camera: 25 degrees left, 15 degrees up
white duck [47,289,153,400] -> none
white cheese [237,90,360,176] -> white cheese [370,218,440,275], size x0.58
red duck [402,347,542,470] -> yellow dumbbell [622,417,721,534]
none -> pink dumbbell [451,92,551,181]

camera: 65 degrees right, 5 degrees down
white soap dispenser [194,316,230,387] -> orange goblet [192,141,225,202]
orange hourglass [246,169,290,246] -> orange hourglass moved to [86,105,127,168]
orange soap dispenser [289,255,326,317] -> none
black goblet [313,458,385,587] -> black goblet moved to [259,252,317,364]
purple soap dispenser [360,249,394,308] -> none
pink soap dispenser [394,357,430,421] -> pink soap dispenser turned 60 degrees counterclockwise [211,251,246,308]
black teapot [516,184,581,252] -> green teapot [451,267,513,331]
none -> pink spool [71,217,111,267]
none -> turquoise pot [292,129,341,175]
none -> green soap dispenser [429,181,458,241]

_____

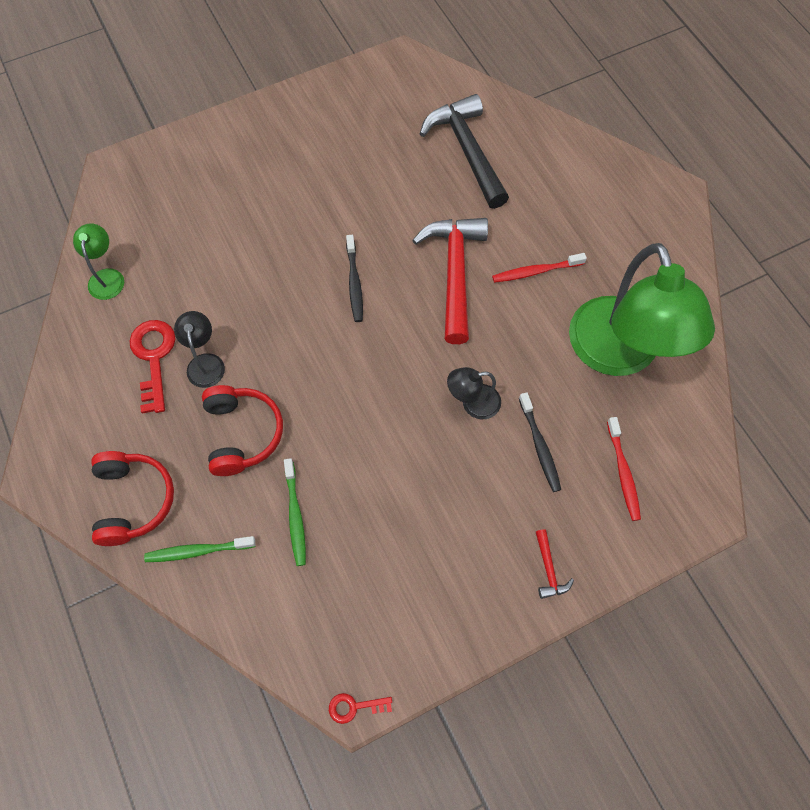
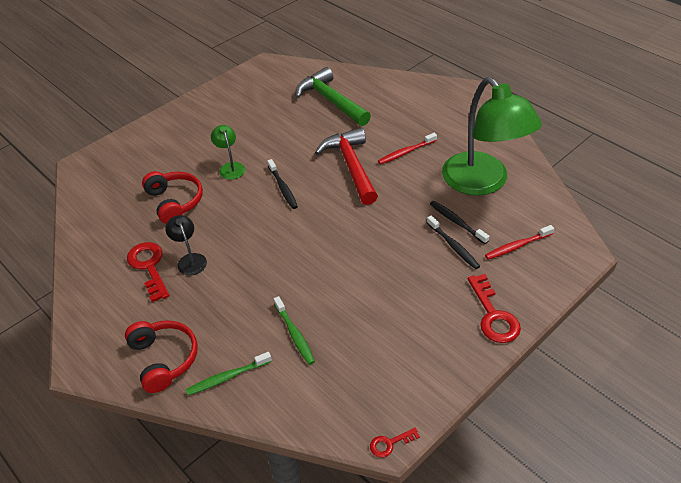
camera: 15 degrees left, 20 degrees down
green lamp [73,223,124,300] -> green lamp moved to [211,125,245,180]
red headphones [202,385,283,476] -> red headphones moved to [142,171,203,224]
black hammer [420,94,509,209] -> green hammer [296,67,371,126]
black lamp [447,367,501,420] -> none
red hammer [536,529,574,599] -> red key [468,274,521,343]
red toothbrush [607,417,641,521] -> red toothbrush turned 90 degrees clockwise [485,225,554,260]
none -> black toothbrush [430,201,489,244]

_____

• [Aim of the exercise]: Collect the lines of the records that include the string "duck".

• [Result below]:
white duck [47,289,153,400] -> none
red duck [402,347,542,470] -> yellow dumbbell [622,417,721,534]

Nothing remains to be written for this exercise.